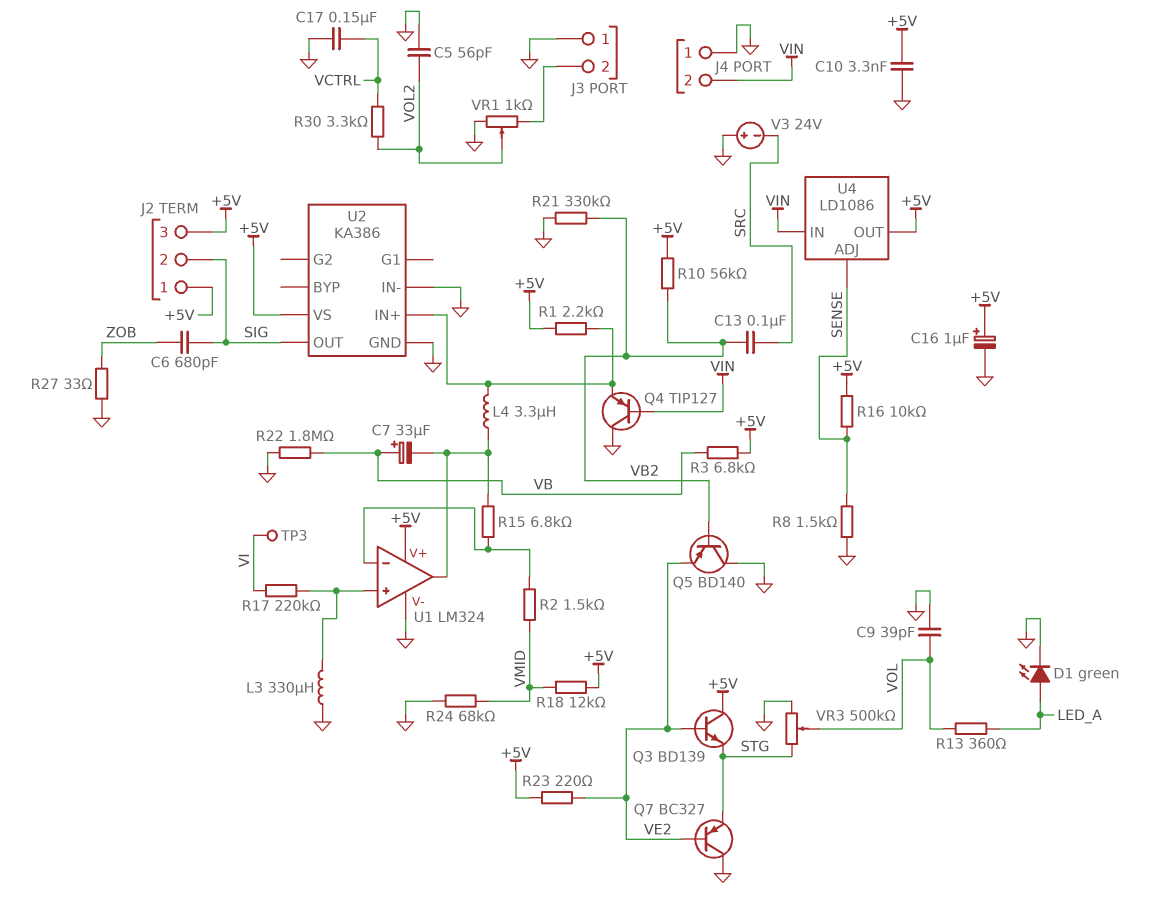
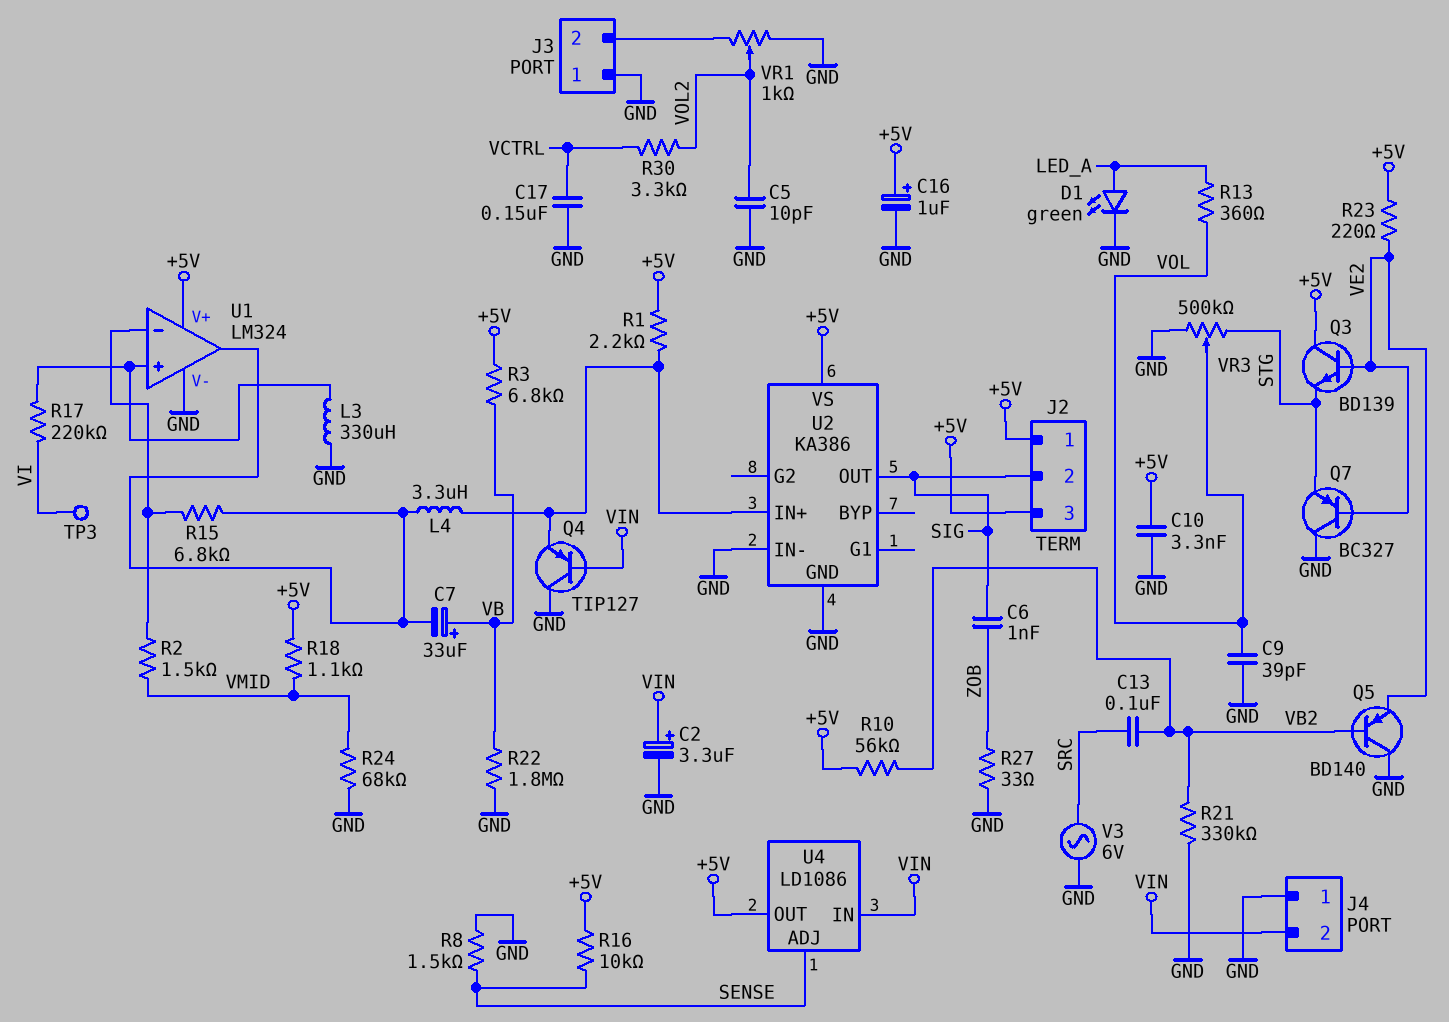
C2: none -> 3.3uF (plus VIN, minus GND)
C5: 56pF (GND, VOL2) -> 10pF (GND, VOL2)
C6: 680pF (SIG, ZOB) -> 1nF (SIG, ZOB)
R18: 12k (+5V, VMID) -> 1.1k (+5V, VMID)
V3: 24V (plus GND, minus SRC) -> AC 6V (GND, SRC)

# # # # # # #

__WHAT IS EXPECTED__: Please print exactly the lines from the one containing "R18: 12k (+5V, VMID) -> 1.1k (+5V, VMID)" through the last line of the records, both included, and nothing else.

__RESPONSE FOR THIS EXERCISE__:
R18: 12k (+5V, VMID) -> 1.1k (+5V, VMID)
V3: 24V (plus GND, minus SRC) -> AC 6V (GND, SRC)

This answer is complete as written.